*Try it:*
Repeat every line of the listing below exactly, minus the pictures.

*Source data:*
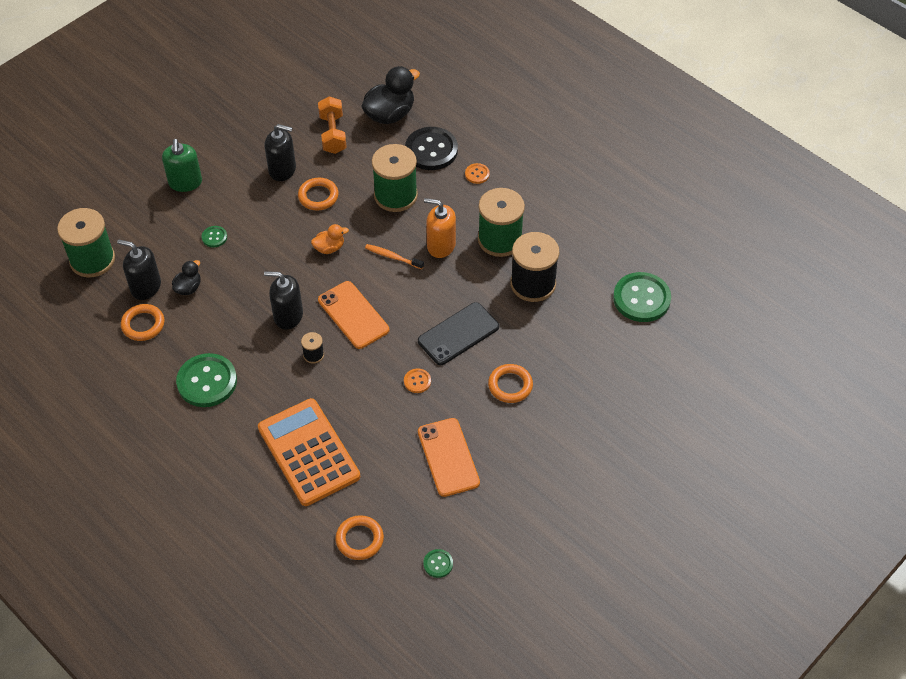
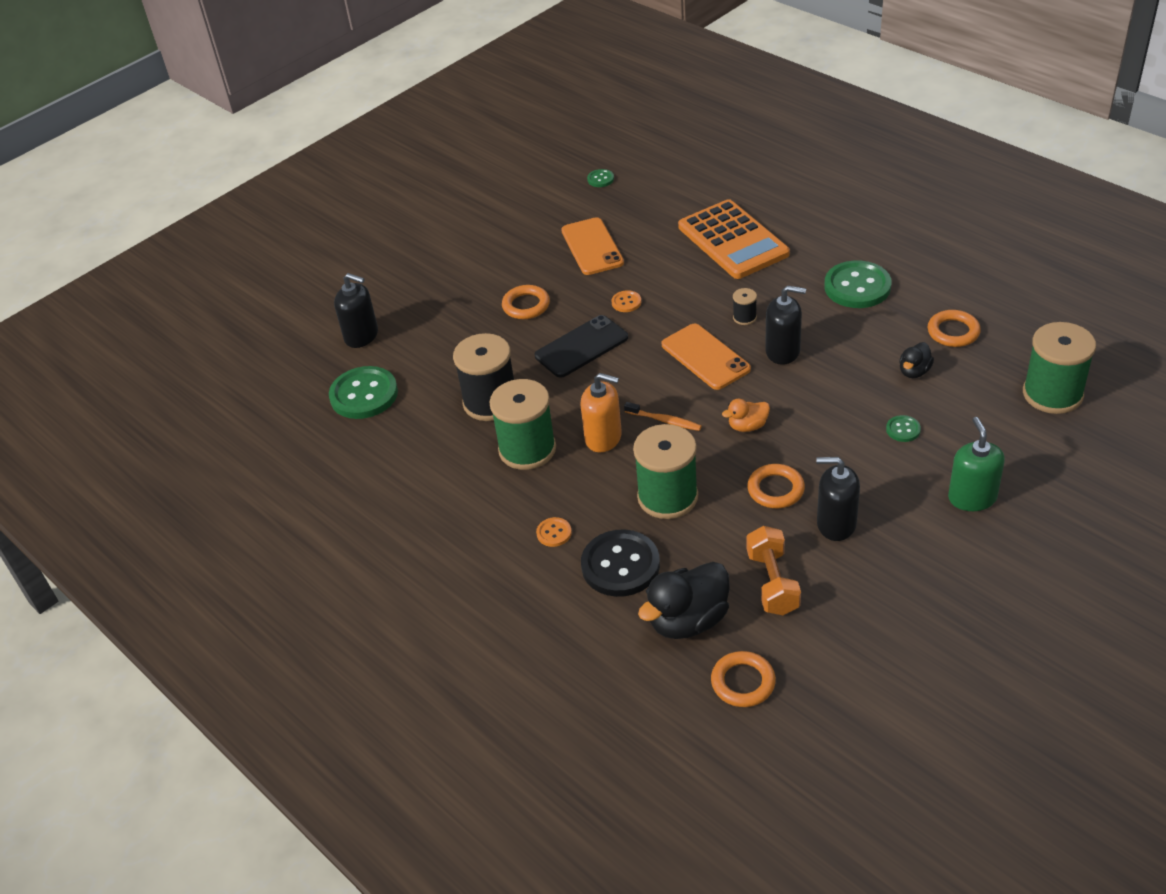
camera: 175 degrees left, 10 degrees down
(146, 287) = (968, 369): black soap dispenser -> black soap dispenser (361, 336)
(359, 539) = (673, 188): orange ring -> orange ring (743, 682)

*Problem solution:*
camera: 175 degrees left, 10 degrees down
(146, 287) = (968, 369): black soap dispenser -> black soap dispenser (361, 336)
(359, 539) = (673, 188): orange ring -> orange ring (743, 682)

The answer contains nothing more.